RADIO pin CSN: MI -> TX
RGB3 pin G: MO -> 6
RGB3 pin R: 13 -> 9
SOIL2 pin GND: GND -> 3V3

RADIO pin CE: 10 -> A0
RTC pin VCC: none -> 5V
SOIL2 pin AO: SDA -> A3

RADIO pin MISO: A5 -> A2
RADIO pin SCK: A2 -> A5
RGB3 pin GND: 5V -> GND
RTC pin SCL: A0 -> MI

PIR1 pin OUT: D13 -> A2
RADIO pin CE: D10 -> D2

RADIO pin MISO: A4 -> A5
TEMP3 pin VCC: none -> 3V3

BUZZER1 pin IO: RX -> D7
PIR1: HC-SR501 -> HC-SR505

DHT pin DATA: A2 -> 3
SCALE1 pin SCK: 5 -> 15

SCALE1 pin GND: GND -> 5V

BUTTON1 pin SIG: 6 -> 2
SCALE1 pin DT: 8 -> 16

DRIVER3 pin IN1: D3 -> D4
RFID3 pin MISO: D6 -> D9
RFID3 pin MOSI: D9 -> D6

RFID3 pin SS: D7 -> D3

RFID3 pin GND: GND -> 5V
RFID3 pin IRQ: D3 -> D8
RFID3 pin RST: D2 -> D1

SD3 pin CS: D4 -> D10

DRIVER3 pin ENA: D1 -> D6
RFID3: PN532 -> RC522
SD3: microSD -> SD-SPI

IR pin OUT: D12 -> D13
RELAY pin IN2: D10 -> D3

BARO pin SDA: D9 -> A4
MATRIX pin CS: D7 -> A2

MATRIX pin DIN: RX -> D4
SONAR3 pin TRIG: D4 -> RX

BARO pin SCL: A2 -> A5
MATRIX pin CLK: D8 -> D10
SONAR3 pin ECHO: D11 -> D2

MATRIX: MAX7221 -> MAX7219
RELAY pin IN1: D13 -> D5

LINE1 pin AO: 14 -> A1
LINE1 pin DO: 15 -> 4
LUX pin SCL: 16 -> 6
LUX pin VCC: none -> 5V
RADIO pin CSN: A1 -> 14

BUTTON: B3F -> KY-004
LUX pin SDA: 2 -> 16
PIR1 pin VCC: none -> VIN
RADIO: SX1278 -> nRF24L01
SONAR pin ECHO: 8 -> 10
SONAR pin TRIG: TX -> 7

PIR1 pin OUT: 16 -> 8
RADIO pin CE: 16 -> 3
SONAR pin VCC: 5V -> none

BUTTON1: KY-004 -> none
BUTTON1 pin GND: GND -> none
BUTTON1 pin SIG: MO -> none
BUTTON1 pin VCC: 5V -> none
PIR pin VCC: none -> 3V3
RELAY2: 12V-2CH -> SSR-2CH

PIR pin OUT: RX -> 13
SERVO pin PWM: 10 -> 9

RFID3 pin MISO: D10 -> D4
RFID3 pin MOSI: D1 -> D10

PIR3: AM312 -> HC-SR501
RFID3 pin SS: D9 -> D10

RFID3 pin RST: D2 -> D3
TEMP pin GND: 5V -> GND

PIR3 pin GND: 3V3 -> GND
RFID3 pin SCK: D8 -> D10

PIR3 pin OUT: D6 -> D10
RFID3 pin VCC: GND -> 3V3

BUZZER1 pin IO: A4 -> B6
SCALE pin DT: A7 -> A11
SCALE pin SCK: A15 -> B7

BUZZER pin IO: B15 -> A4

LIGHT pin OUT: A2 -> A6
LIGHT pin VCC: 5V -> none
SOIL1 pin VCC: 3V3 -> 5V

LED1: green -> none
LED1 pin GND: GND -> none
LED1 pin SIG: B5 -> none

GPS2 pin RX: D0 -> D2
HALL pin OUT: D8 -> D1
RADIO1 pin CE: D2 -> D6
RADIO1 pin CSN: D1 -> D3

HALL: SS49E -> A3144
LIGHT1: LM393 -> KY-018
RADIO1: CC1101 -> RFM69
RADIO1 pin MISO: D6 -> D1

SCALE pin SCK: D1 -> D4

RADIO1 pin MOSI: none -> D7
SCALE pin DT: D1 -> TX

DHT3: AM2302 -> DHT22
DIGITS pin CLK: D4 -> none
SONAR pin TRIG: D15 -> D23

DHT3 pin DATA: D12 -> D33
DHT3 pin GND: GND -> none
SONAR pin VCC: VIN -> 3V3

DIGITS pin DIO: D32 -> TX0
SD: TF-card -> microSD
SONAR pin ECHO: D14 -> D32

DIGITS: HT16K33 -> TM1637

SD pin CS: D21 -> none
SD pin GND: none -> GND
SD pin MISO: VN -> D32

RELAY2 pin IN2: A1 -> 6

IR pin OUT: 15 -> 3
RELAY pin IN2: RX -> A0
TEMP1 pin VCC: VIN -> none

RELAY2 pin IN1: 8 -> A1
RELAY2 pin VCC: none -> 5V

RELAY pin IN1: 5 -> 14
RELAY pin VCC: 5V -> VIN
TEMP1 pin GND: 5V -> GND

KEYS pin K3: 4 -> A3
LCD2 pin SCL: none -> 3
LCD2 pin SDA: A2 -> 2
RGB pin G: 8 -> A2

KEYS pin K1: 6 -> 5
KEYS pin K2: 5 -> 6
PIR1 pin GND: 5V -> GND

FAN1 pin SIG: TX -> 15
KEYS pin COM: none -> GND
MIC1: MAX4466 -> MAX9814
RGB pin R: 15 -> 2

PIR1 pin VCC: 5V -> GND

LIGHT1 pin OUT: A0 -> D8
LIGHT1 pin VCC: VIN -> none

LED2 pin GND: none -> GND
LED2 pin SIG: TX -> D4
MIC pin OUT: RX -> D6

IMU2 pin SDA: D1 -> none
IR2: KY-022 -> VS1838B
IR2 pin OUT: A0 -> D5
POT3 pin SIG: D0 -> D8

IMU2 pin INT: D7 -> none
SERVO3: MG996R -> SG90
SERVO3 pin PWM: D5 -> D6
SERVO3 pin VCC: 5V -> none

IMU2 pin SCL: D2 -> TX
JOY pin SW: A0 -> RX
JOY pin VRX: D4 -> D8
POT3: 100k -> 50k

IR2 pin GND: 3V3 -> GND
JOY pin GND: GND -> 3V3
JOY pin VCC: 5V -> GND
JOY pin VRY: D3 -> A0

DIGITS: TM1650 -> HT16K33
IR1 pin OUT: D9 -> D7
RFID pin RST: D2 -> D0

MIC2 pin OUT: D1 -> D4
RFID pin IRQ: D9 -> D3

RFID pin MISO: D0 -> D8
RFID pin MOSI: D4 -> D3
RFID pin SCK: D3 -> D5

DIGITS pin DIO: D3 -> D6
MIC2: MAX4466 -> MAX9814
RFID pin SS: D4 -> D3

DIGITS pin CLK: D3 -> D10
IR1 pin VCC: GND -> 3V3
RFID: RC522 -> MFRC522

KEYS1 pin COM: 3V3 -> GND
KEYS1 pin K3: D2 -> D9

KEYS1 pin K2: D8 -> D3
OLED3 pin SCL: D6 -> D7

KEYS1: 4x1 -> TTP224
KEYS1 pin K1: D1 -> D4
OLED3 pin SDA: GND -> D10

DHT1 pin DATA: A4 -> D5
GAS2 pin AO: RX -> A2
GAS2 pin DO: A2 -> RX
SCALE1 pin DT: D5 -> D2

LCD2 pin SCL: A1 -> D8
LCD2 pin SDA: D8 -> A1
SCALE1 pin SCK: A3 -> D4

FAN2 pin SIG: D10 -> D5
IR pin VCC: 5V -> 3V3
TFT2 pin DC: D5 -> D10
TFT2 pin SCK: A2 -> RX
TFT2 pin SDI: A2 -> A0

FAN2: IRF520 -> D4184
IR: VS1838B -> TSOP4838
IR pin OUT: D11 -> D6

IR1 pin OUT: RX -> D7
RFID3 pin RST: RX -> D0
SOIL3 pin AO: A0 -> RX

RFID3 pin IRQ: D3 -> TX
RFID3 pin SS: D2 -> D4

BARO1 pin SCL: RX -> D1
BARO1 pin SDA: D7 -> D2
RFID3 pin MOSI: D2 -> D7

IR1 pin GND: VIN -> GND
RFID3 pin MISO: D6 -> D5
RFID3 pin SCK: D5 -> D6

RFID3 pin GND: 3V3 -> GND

Work to be completed: The required answer is the line with "JOY pin VRY: D3 -> A0" plus every line after it to the end of the entries above, transcribed exactly.

Exercise solution:
JOY pin VRY: D3 -> A0

DIGITS: TM1650 -> HT16K33
IR1 pin OUT: D9 -> D7
RFID pin RST: D2 -> D0

MIC2 pin OUT: D1 -> D4
RFID pin IRQ: D9 -> D3

RFID pin MISO: D0 -> D8
RFID pin MOSI: D4 -> D3
RFID pin SCK: D3 -> D5

DIGITS pin DIO: D3 -> D6
MIC2: MAX4466 -> MAX9814
RFID pin SS: D4 -> D3

DIGITS pin CLK: D3 -> D10
IR1 pin VCC: GND -> 3V3
RFID: RC522 -> MFRC522

KEYS1 pin COM: 3V3 -> GND
KEYS1 pin K3: D2 -> D9

KEYS1 pin K2: D8 -> D3
OLED3 pin SCL: D6 -> D7

KEYS1: 4x1 -> TTP224
KEYS1 pin K1: D1 -> D4
OLED3 pin SDA: GND -> D10

DHT1 pin DATA: A4 -> D5
GAS2 pin AO: RX -> A2
GAS2 pin DO: A2 -> RX
SCALE1 pin DT: D5 -> D2

LCD2 pin SCL: A1 -> D8
LCD2 pin SDA: D8 -> A1
SCALE1 pin SCK: A3 -> D4

FAN2 pin SIG: D10 -> D5
IR pin VCC: 5V -> 3V3
TFT2 pin DC: D5 -> D10
TFT2 pin SCK: A2 -> RX
TFT2 pin SDI: A2 -> A0

FAN2: IRF520 -> D4184
IR: VS1838B -> TSOP4838
IR pin OUT: D11 -> D6

IR1 pin OUT: RX -> D7
RFID3 pin RST: RX -> D0
SOIL3 pin AO: A0 -> RX

RFID3 pin IRQ: D3 -> TX
RFID3 pin SS: D2 -> D4

BARO1 pin SCL: RX -> D1
BARO1 pin SDA: D7 -> D2
RFID3 pin MOSI: D2 -> D7

IR1 pin GND: VIN -> GND
RFID3 pin MISO: D6 -> D5
RFID3 pin SCK: D5 -> D6

RFID3 pin GND: 3V3 -> GND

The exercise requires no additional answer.